▶ **Problem to work on**: Among the entries below, the lines from the one with "R5: 22k (AGND, STAT2) -> 22k (AGND, LED_A)" up to and including the one with "Q1: NMOS (G" are to be restated exactly, without pictures.

▶ **Record excerpts**:
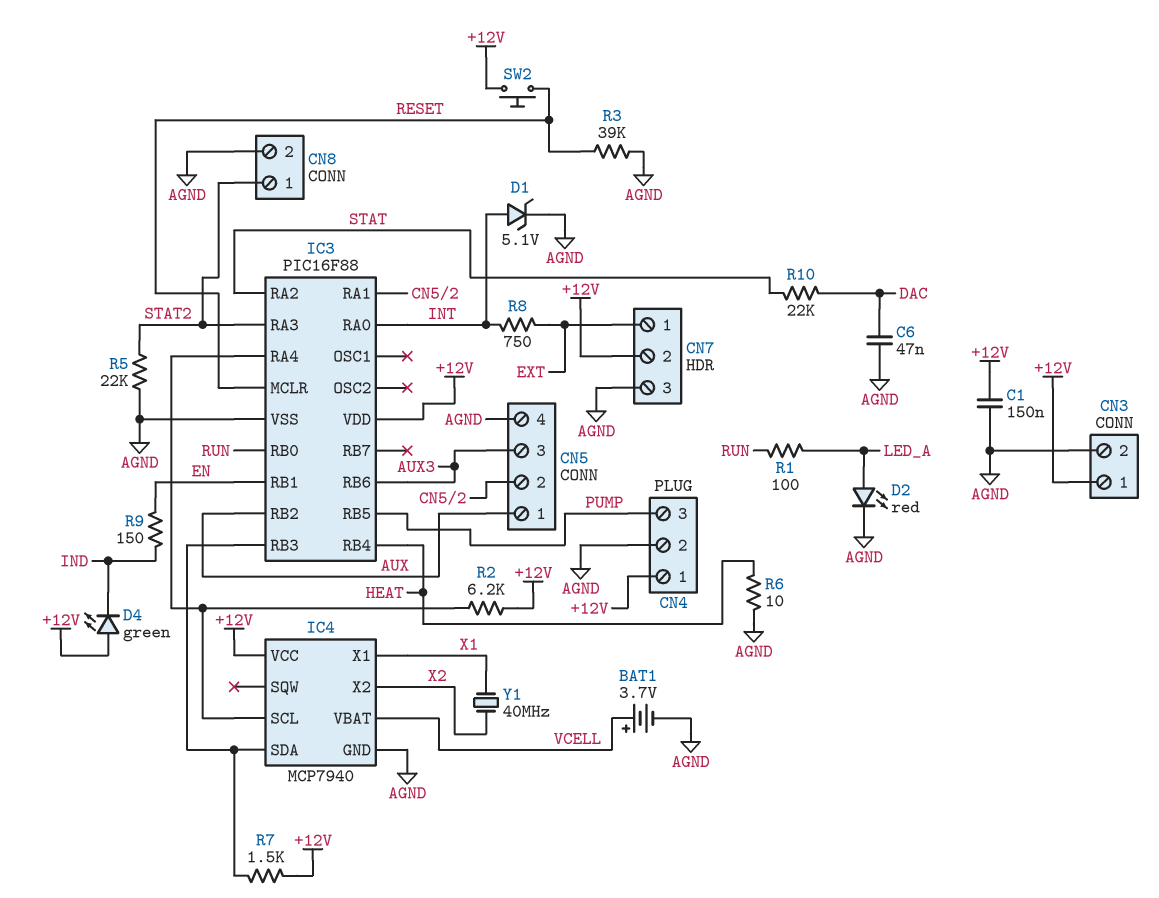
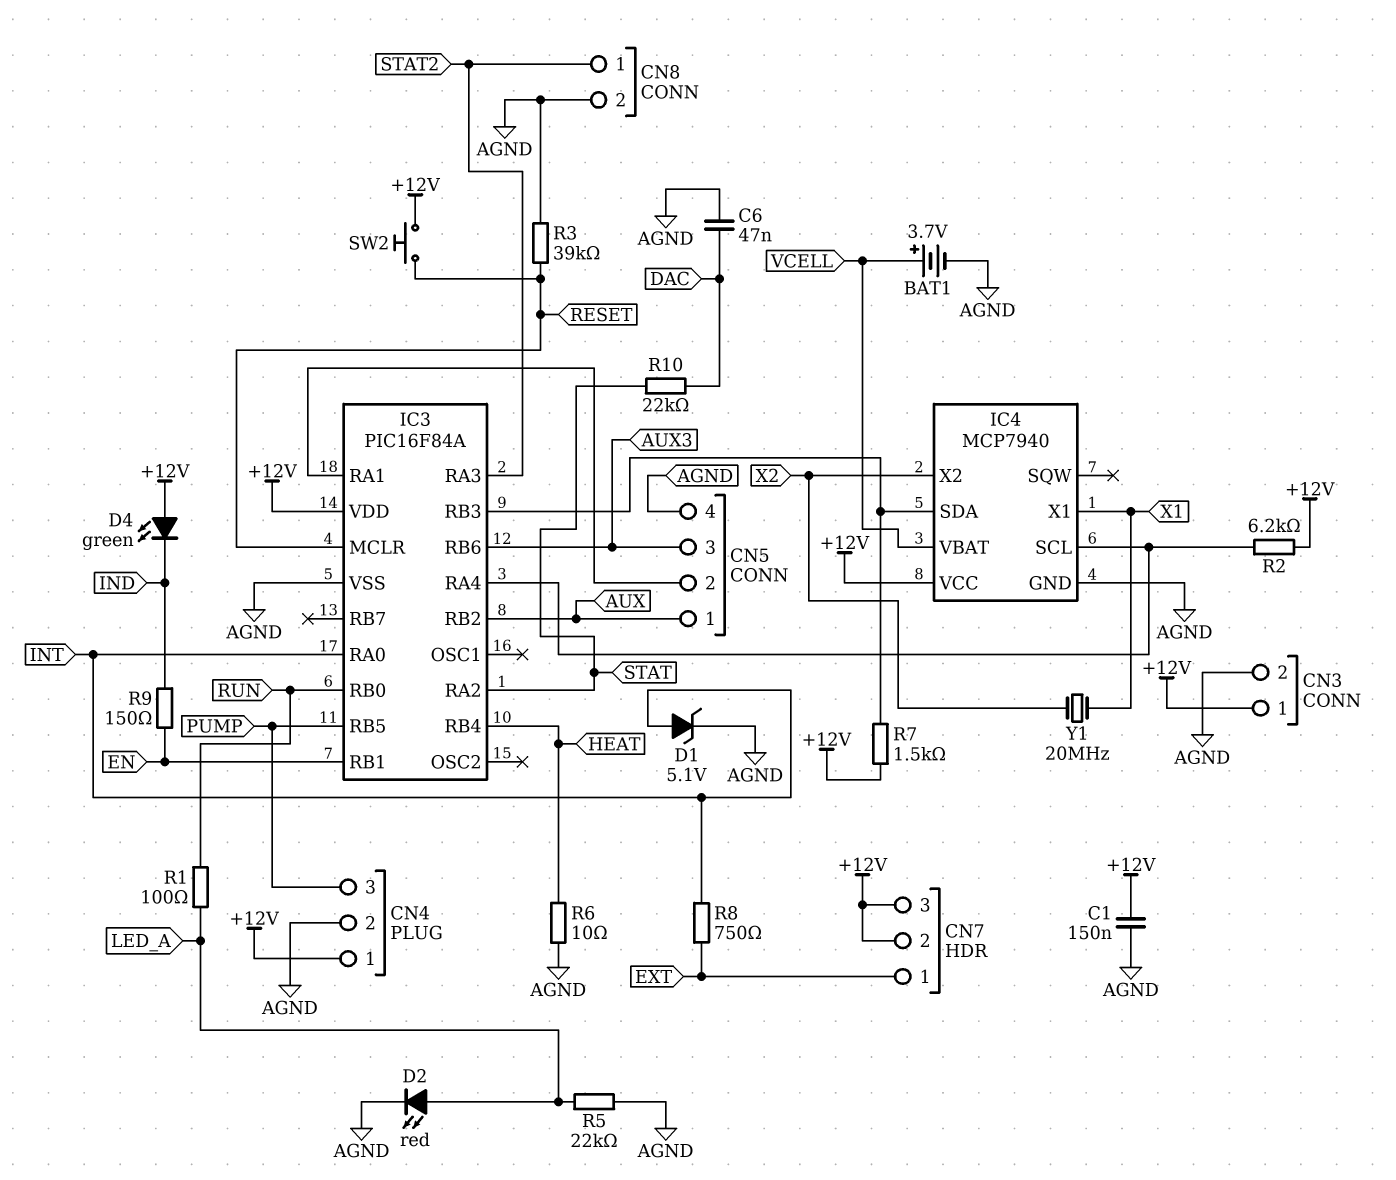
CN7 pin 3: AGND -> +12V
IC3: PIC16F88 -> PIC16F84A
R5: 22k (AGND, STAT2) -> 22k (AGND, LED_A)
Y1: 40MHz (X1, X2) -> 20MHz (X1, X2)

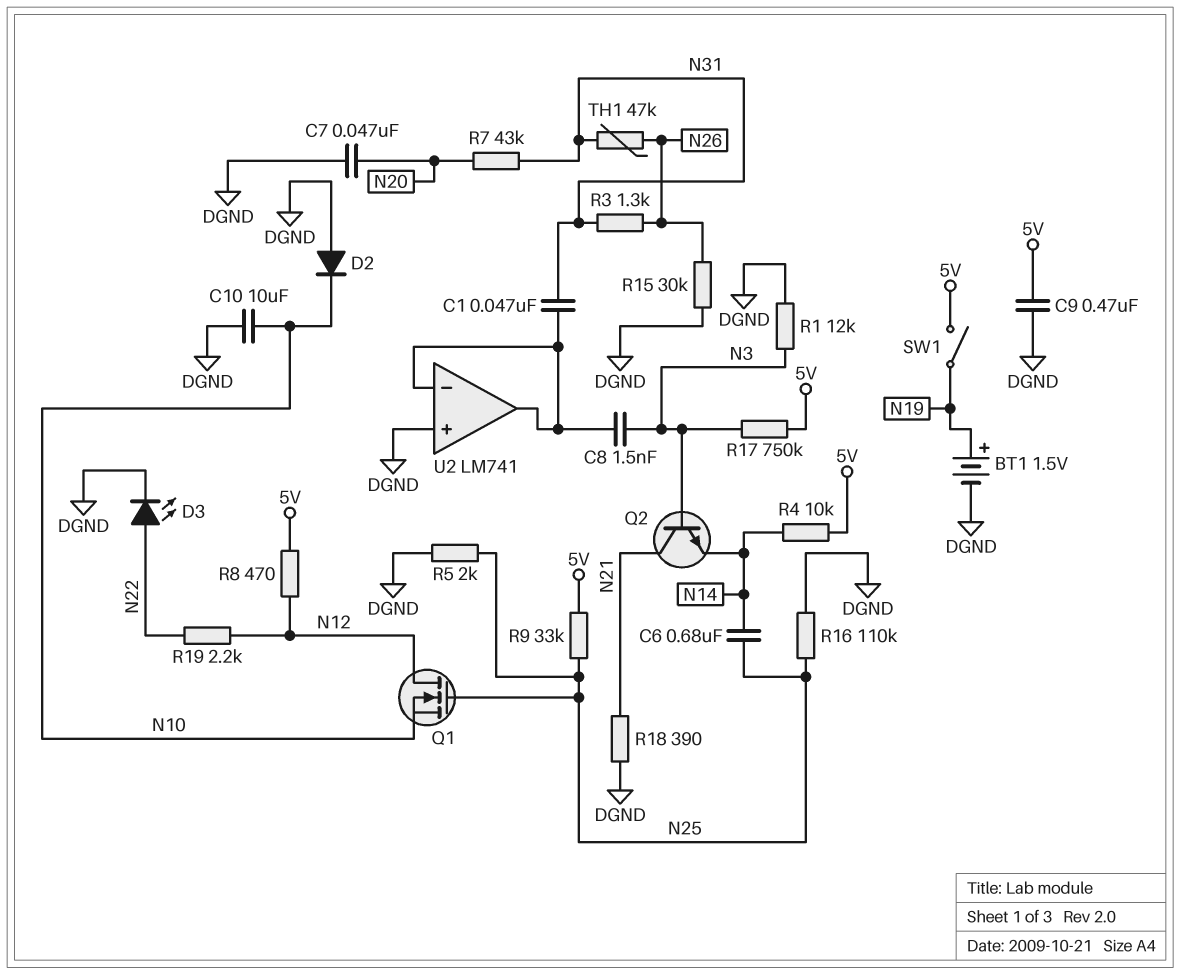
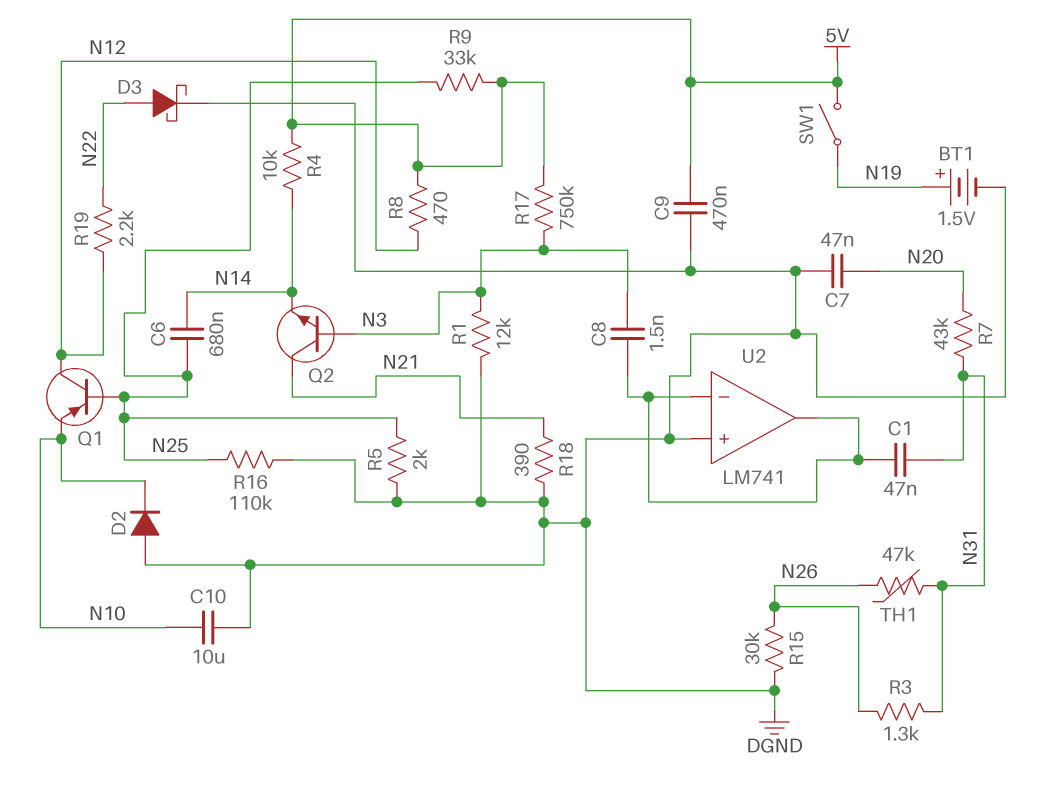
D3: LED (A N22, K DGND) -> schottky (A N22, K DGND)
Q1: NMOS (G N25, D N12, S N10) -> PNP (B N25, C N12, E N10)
==
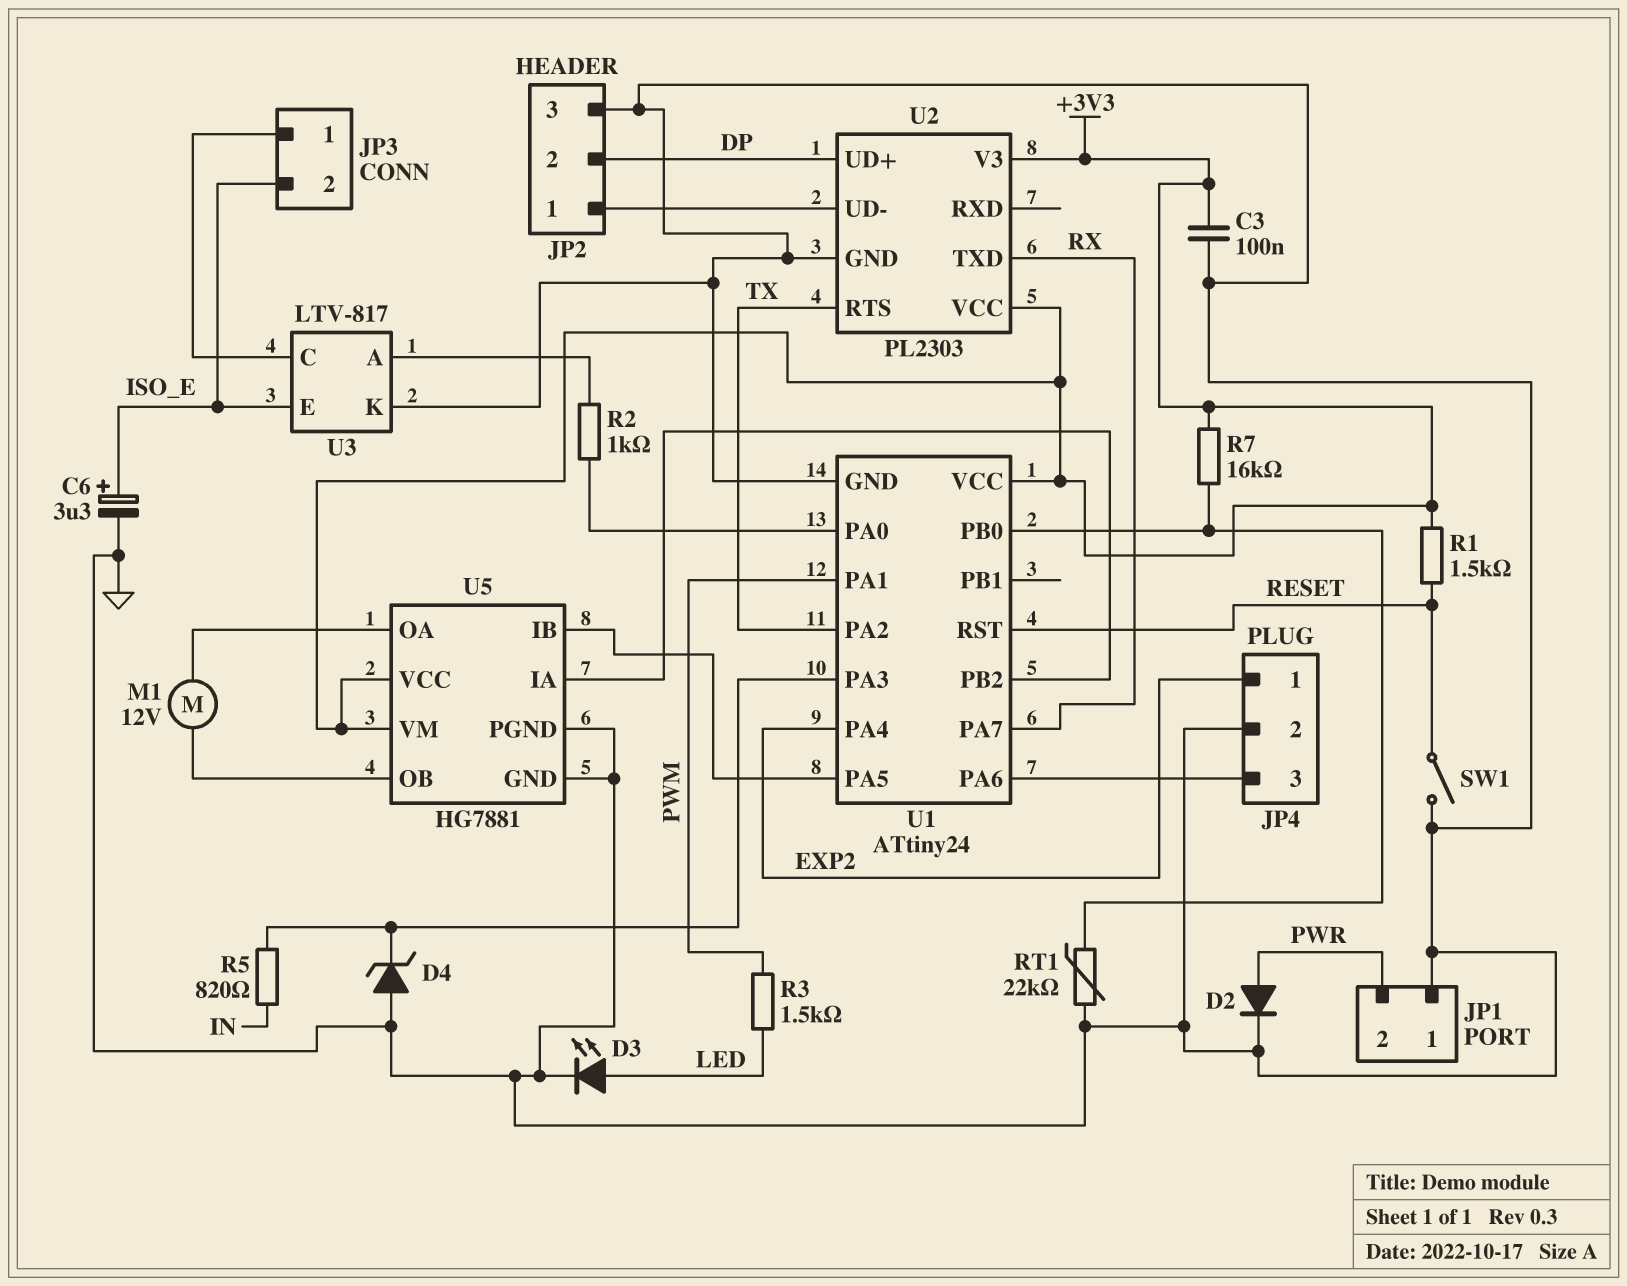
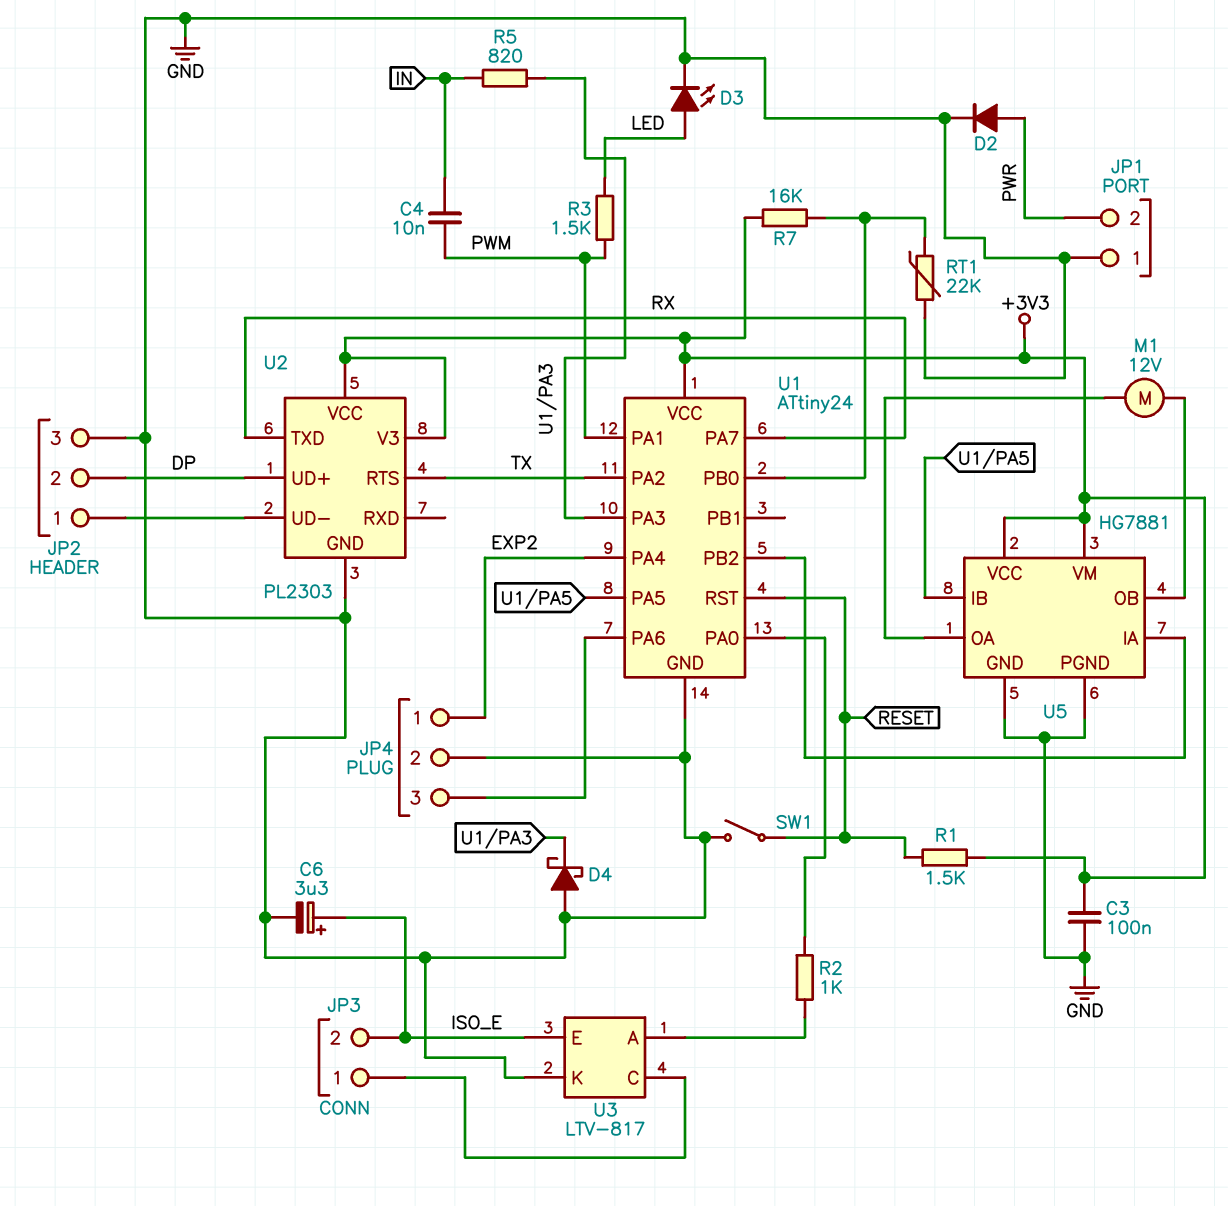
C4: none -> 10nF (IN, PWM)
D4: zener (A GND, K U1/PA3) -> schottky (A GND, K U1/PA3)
==
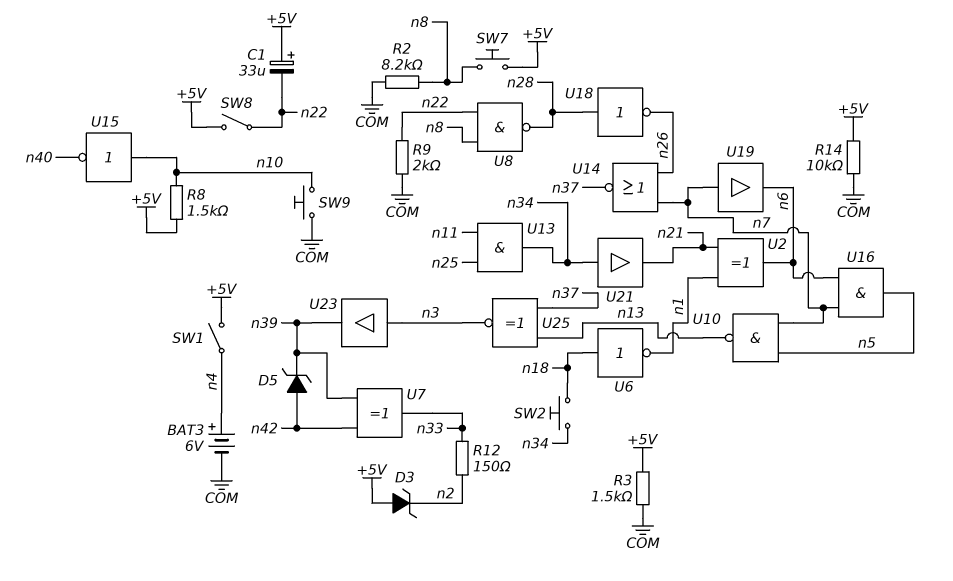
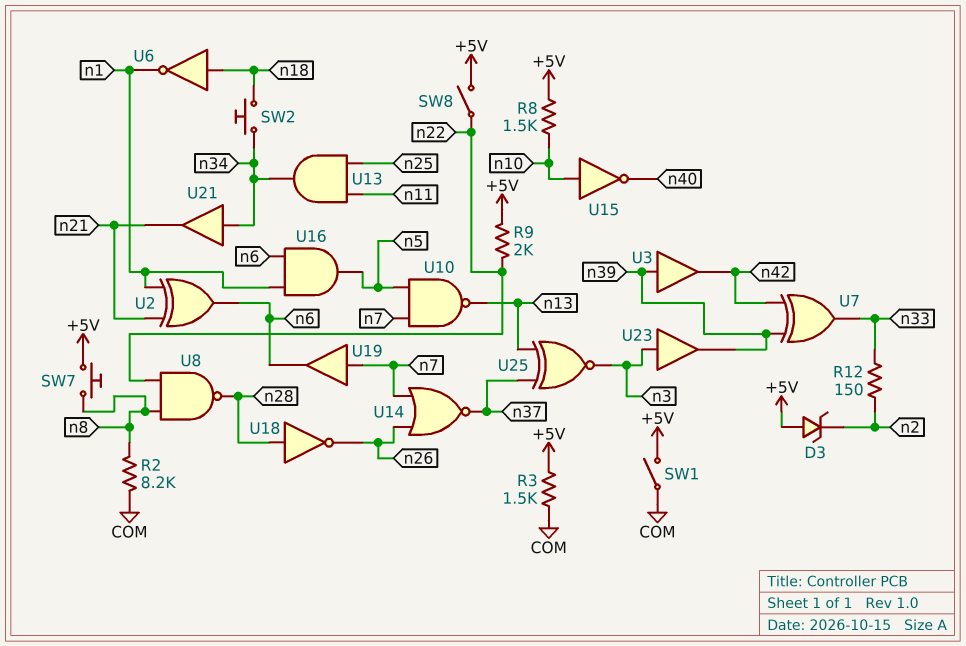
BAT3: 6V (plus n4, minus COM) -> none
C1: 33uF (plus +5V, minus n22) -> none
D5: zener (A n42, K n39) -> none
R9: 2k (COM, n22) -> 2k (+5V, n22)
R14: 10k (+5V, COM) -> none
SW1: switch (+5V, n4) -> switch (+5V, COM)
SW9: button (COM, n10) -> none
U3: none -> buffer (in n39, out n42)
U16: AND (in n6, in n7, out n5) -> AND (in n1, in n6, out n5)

▶ **Answer box**:
R5: 22k (AGND, STAT2) -> 22k (AGND, LED_A)
Y1: 40MHz (X1, X2) -> 20MHz (X1, X2)

D3: LED (A N22, K DGND) -> schottky (A N22, K DGND)
Q1: NMOS (G N25, D N12, S N10) -> PNP (B N25, C N12, E N10)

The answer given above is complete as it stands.